TASK DESCRIPTION: Pictures do not belong in the copy; retype the records below exactly.

ENTRIES SHOWN:
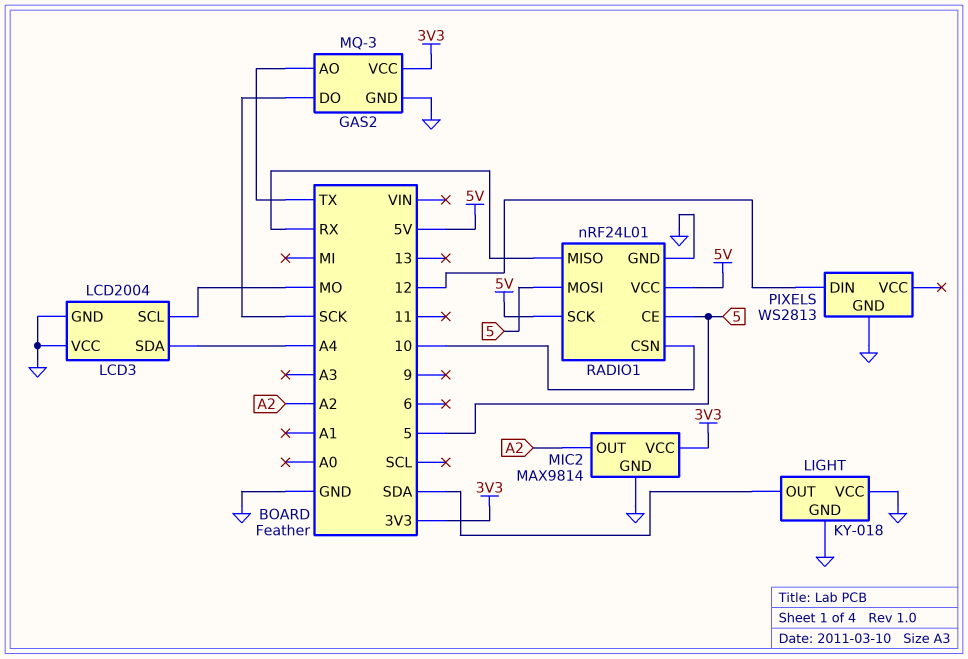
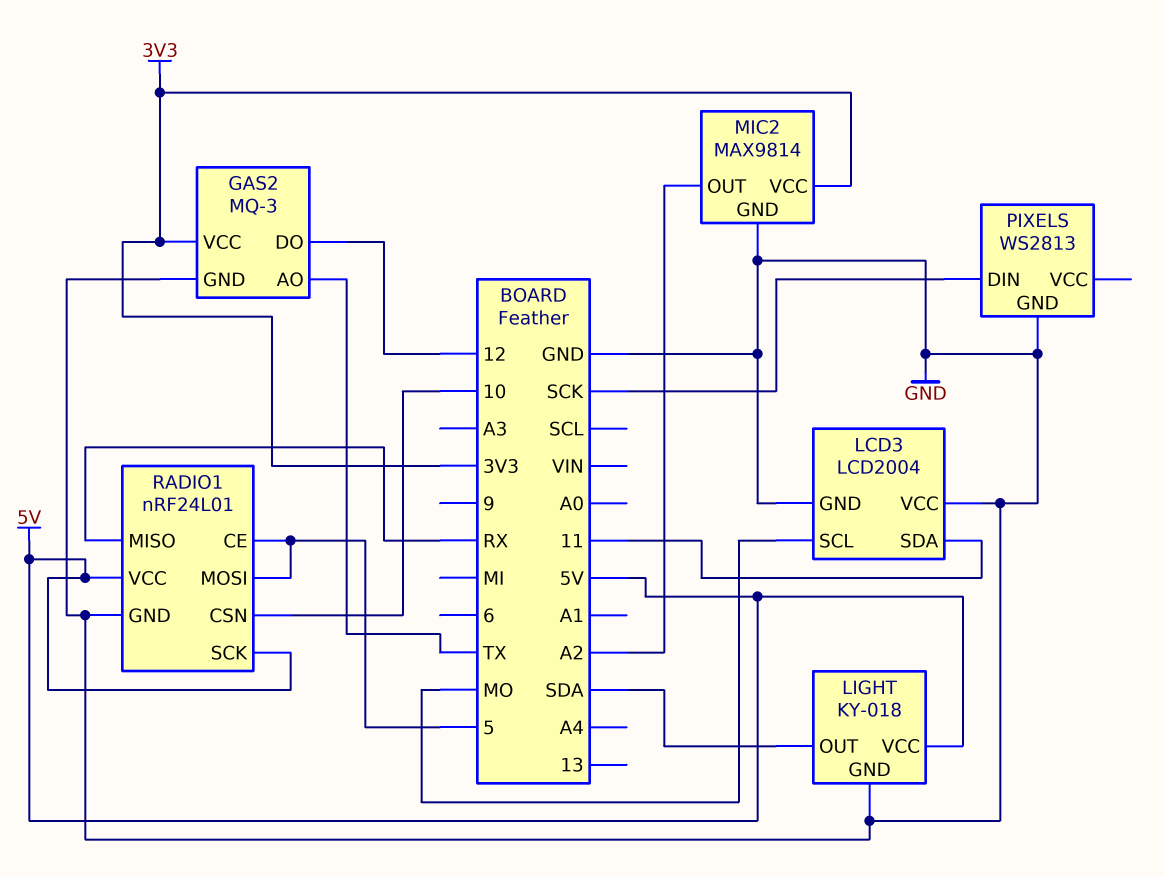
GAS2 pin DO: SCK -> 12
LCD3 pin SDA: A4 -> 11
LIGHT pin VCC: GND -> 5V
PIXELS pin DIN: 12 -> SCK

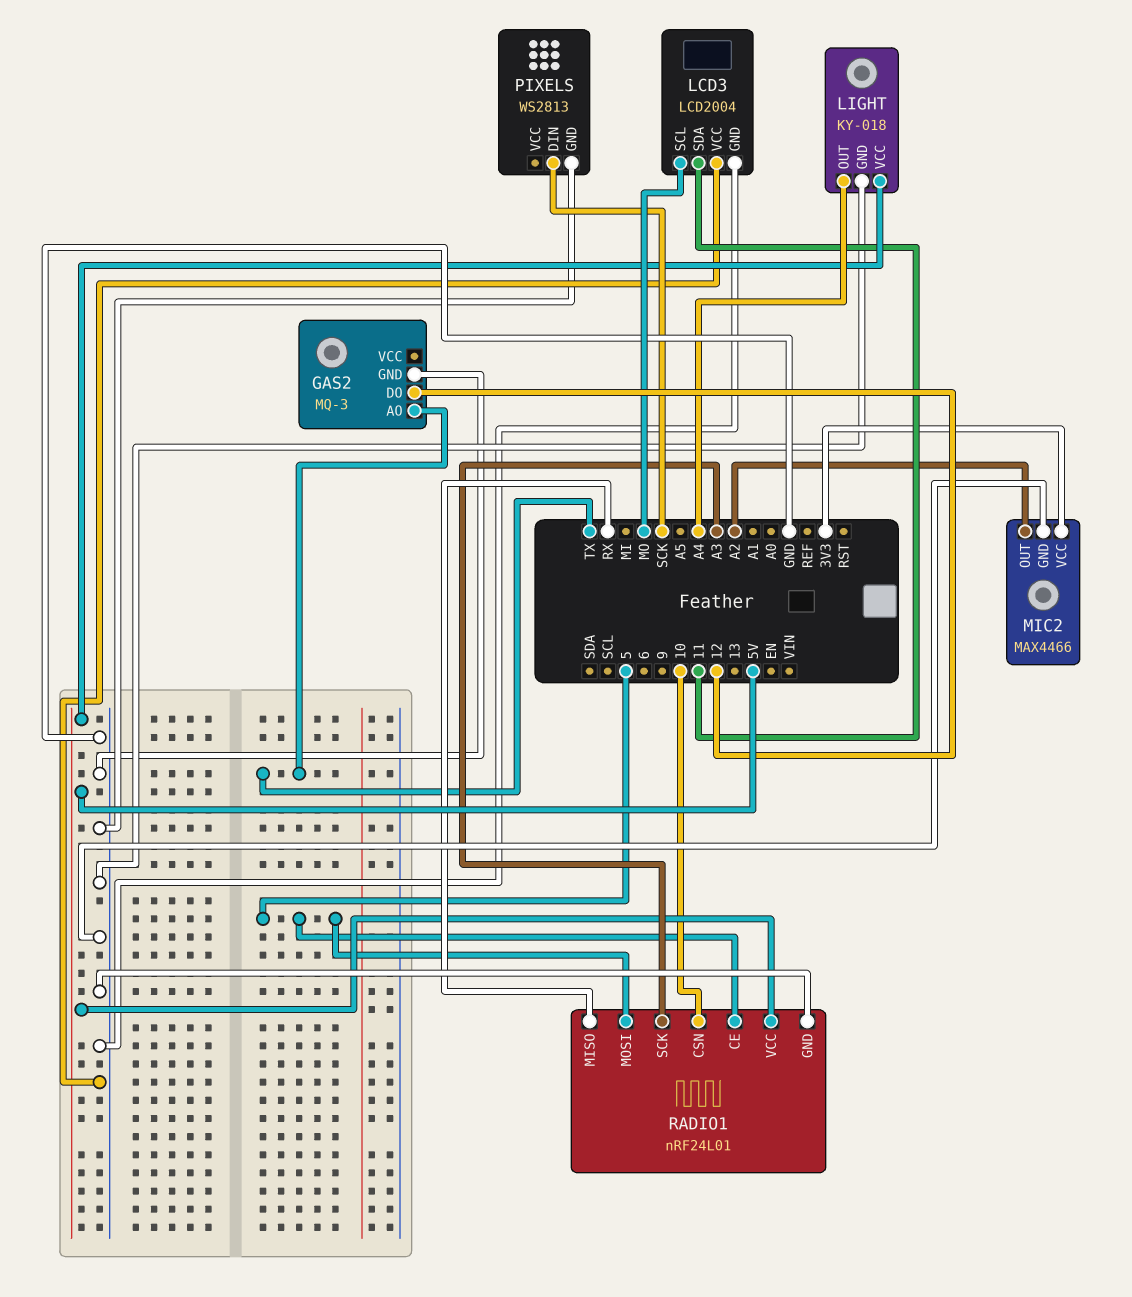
GAS2 pin VCC: 3V3 -> none
LIGHT pin OUT: SDA -> A4
MIC2: MAX9814 -> MAX4466
RADIO1 pin SCK: 5V -> A3

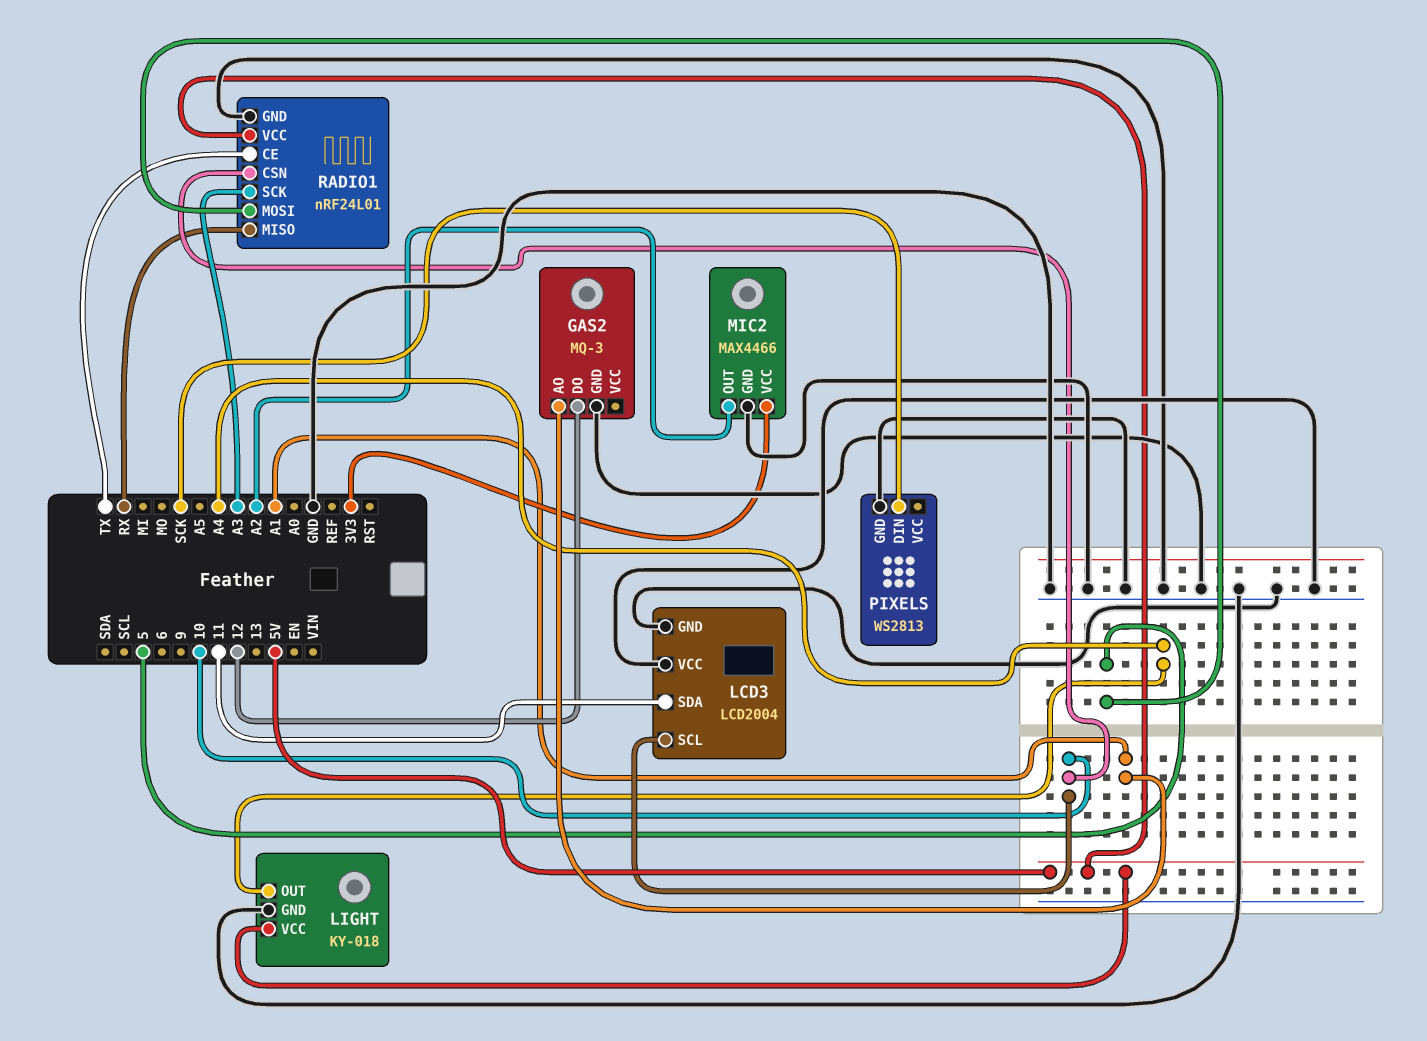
GAS2 pin AO: TX -> A1
LCD3 pin SCL: MO -> 10
RADIO1 pin CE: 5 -> TX

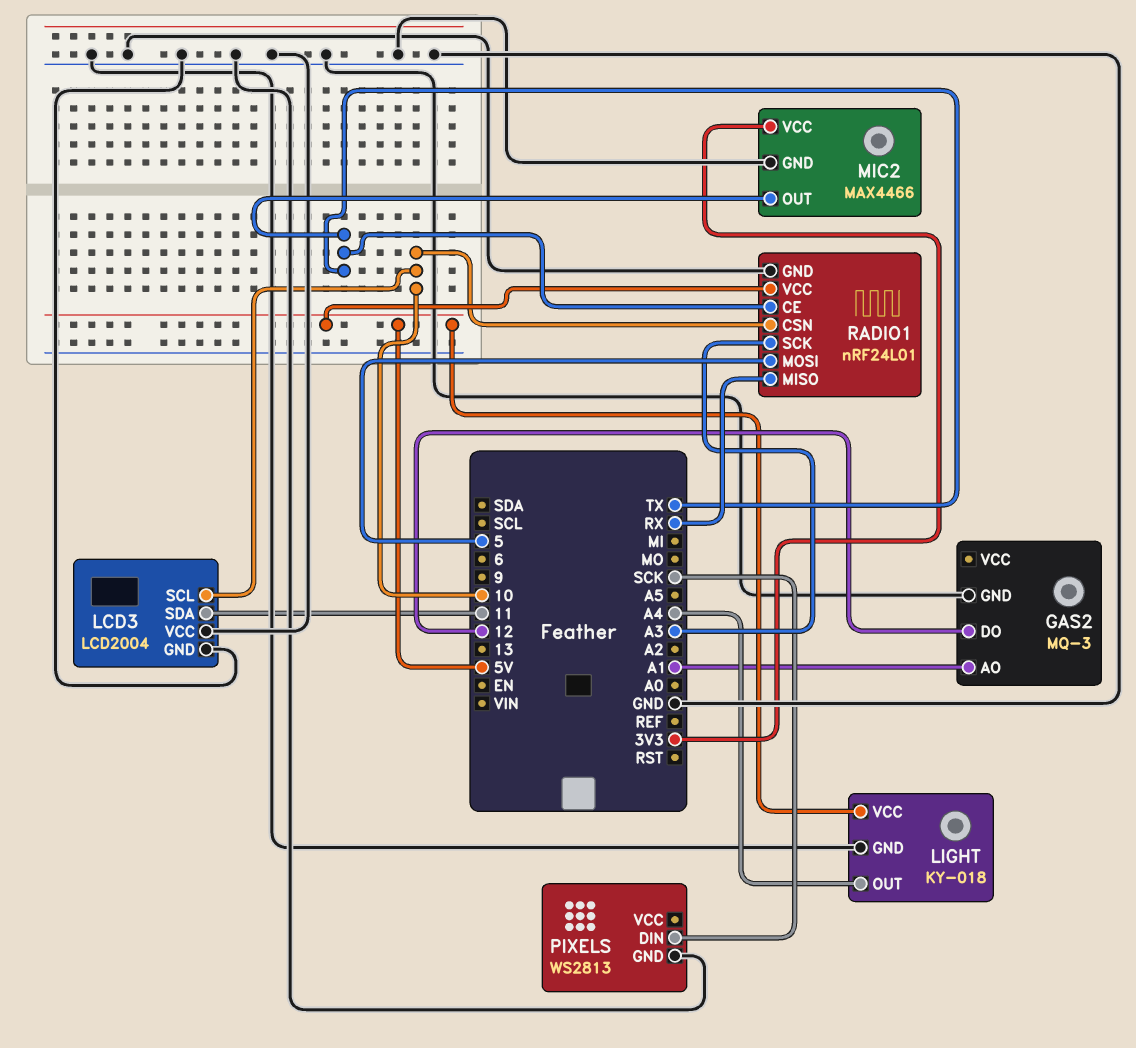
MIC2 pin OUT: A2 -> TX

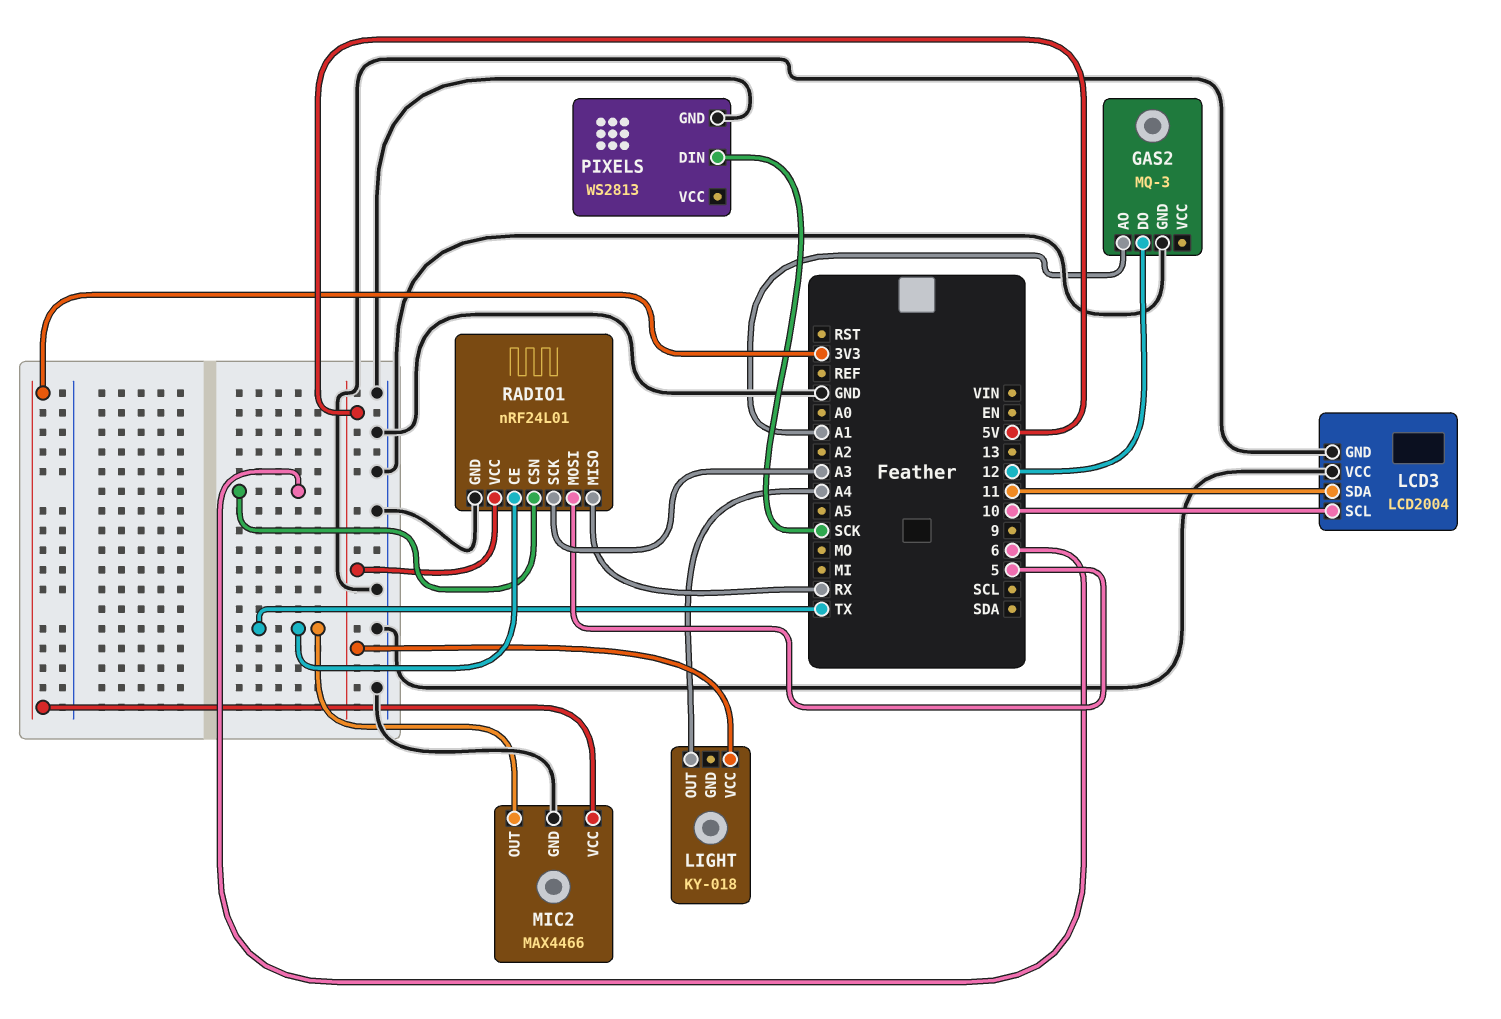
LIGHT pin GND: GND -> none
RADIO1 pin CSN: 10 -> 6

TASK OUTPUT:
GAS2 pin DO: SCK -> 12
LCD3 pin SDA: A4 -> 11
LIGHT pin VCC: GND -> 5V
PIXELS pin DIN: 12 -> SCK

GAS2 pin VCC: 3V3 -> none
LIGHT pin OUT: SDA -> A4
MIC2: MAX9814 -> MAX4466
RADIO1 pin SCK: 5V -> A3

GAS2 pin AO: TX -> A1
LCD3 pin SCL: MO -> 10
RADIO1 pin CE: 5 -> TX

MIC2 pin OUT: A2 -> TX

LIGHT pin GND: GND -> none
RADIO1 pin CSN: 10 -> 6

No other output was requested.